Task requirements
Only the count is needed. Count the lines below with the word "KEYS" in them.

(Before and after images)
+===+

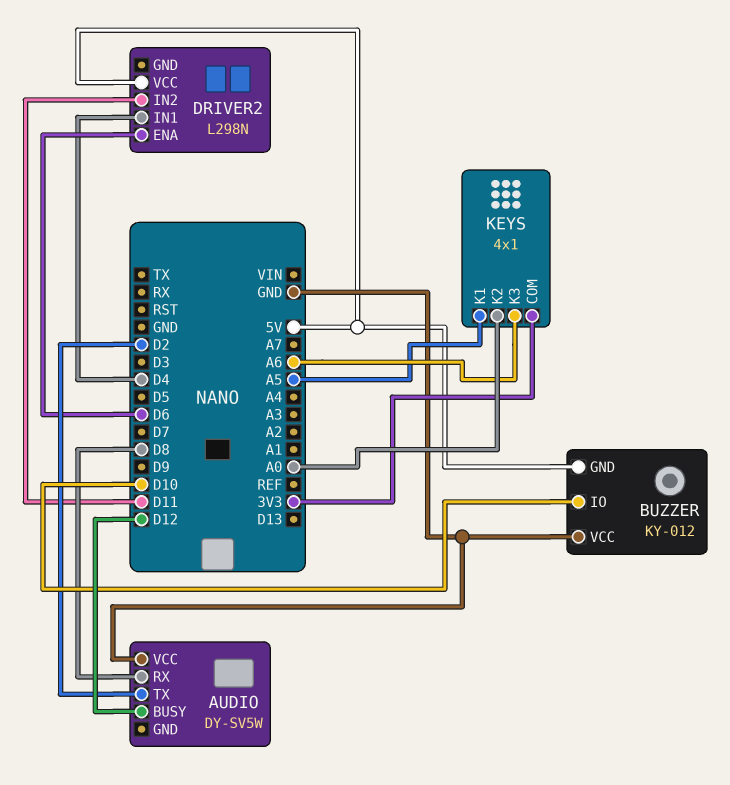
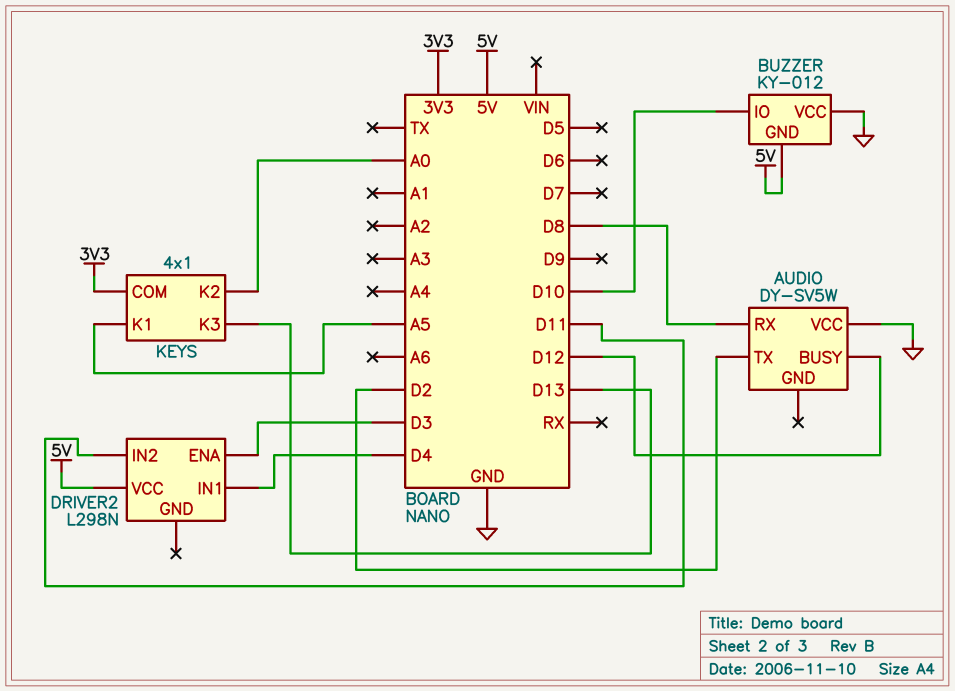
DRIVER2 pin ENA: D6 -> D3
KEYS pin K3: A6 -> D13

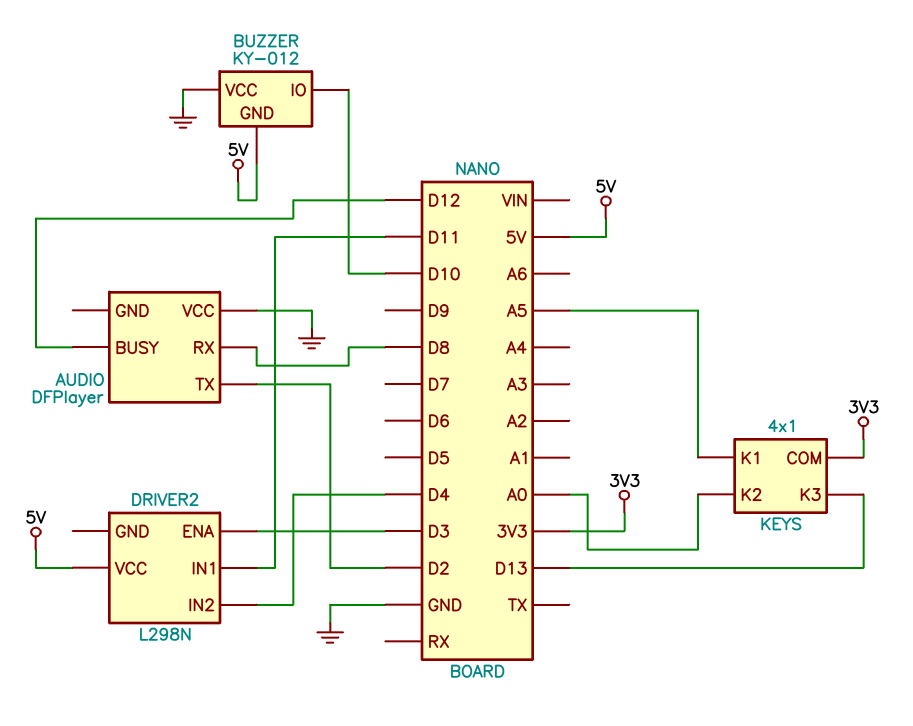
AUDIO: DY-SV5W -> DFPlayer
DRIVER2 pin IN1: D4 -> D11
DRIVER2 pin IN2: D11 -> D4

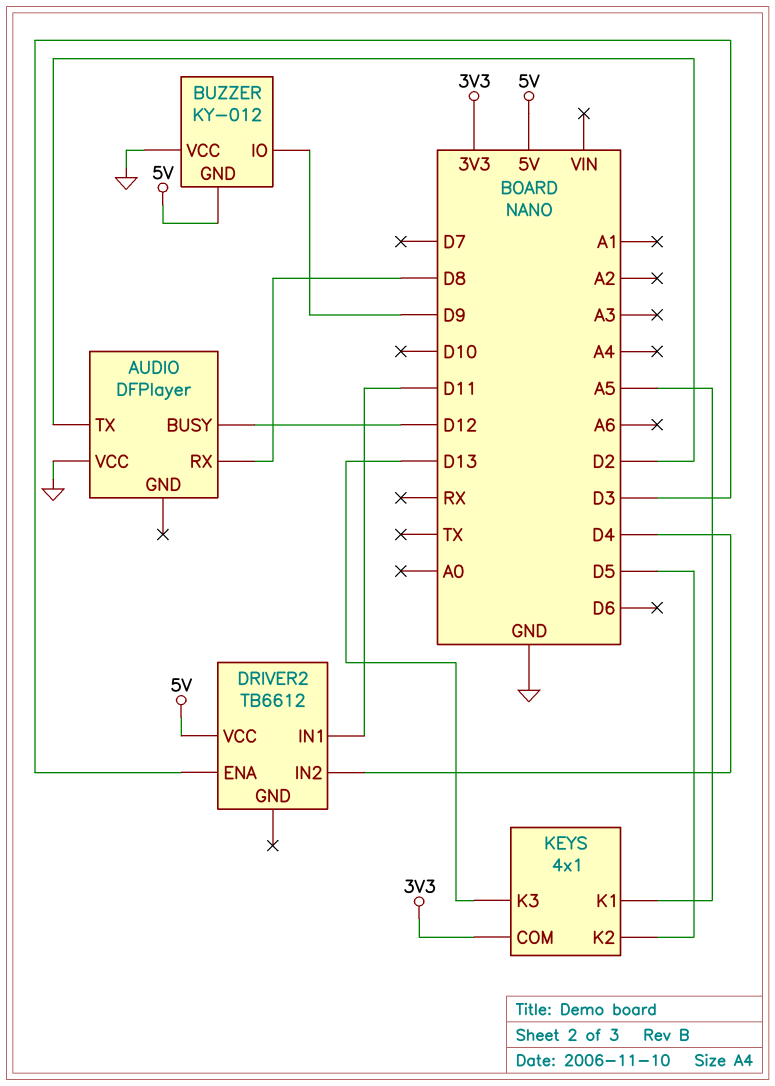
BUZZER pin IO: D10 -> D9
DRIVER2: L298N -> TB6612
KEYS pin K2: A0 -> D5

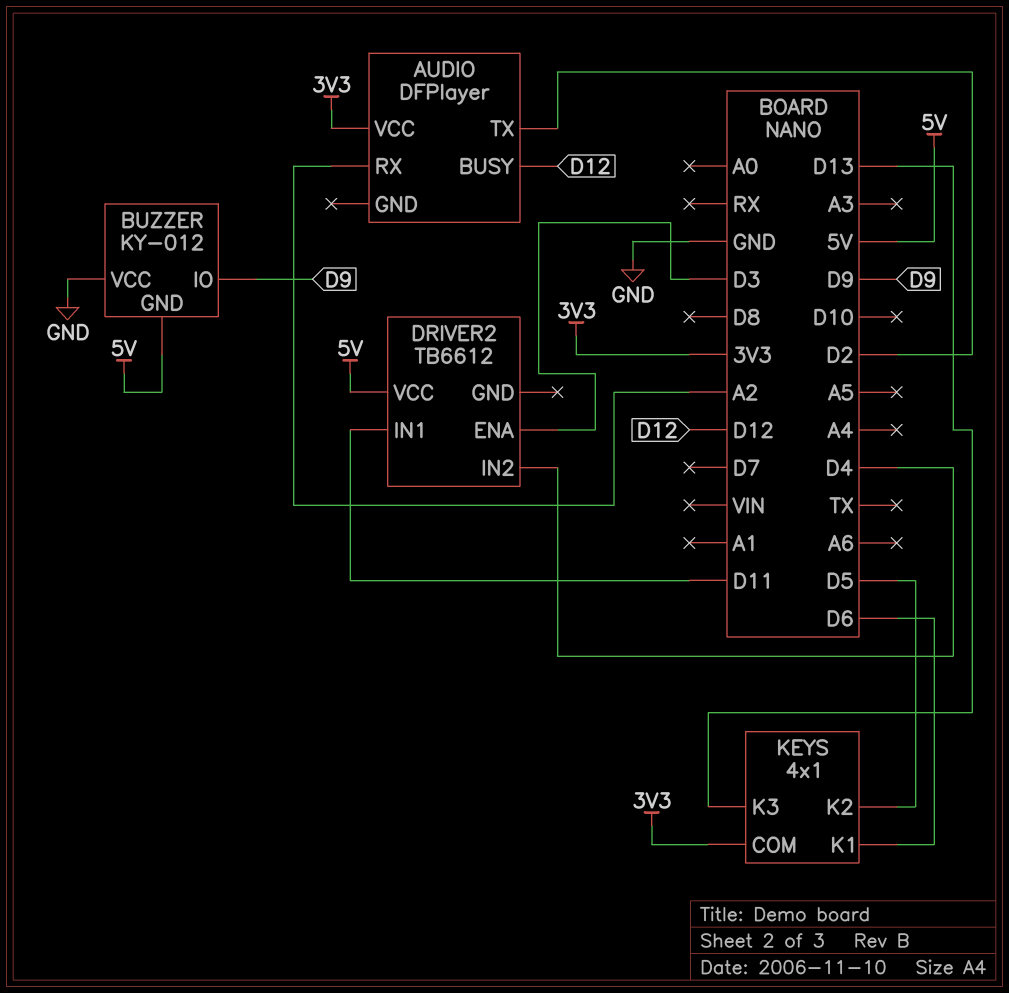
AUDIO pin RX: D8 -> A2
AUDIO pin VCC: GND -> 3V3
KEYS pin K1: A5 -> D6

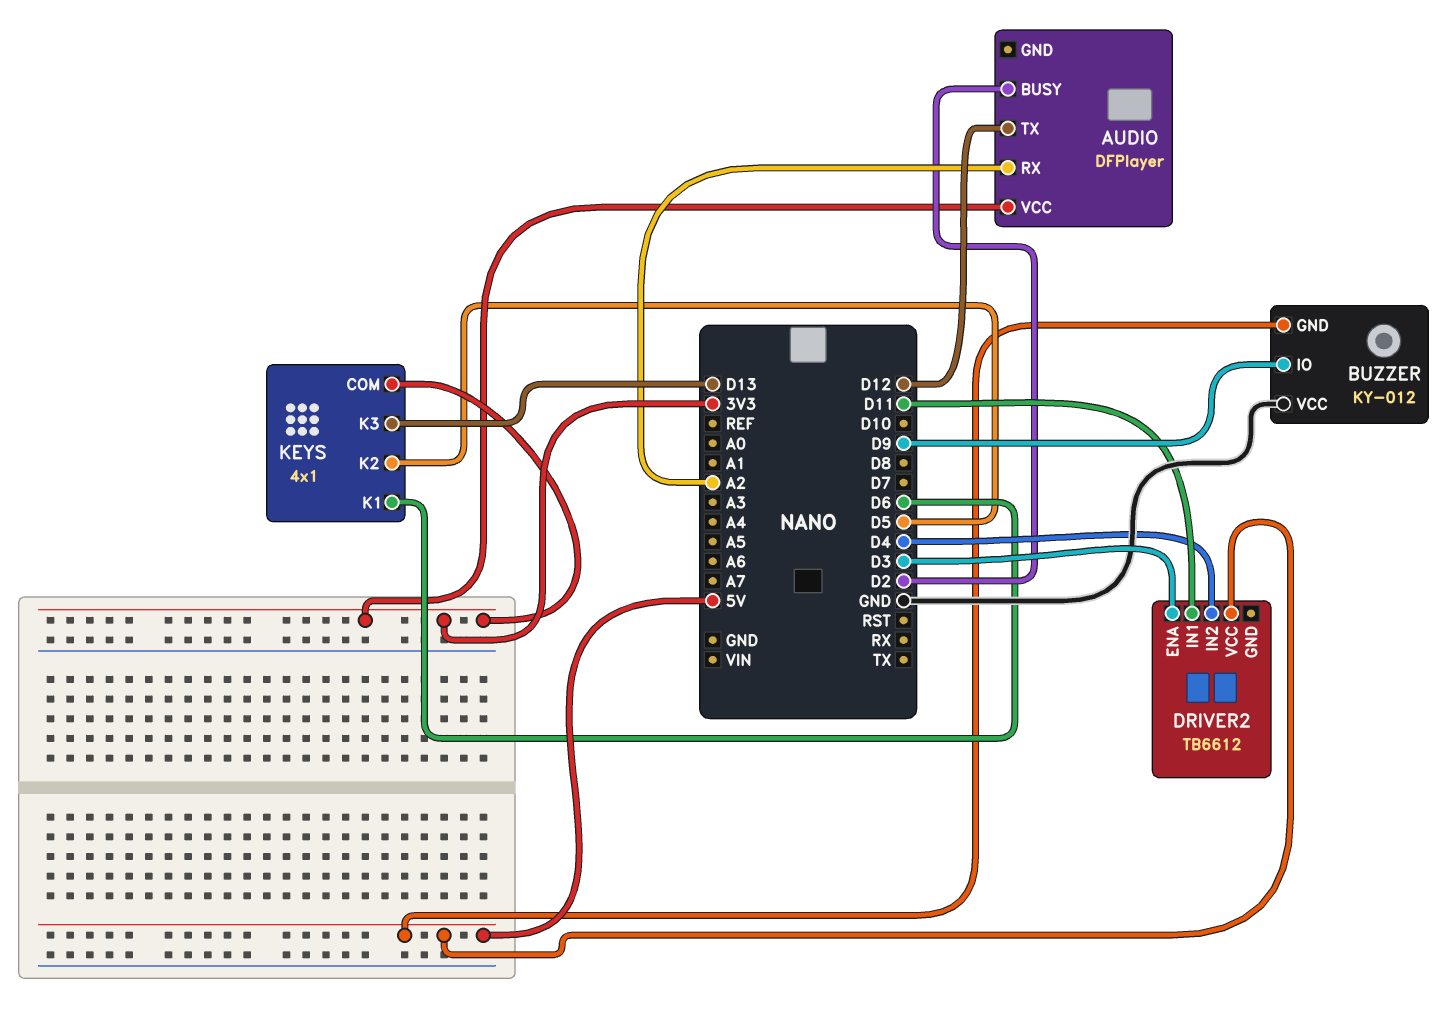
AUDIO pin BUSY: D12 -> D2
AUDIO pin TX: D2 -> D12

+===+

Exercise response
3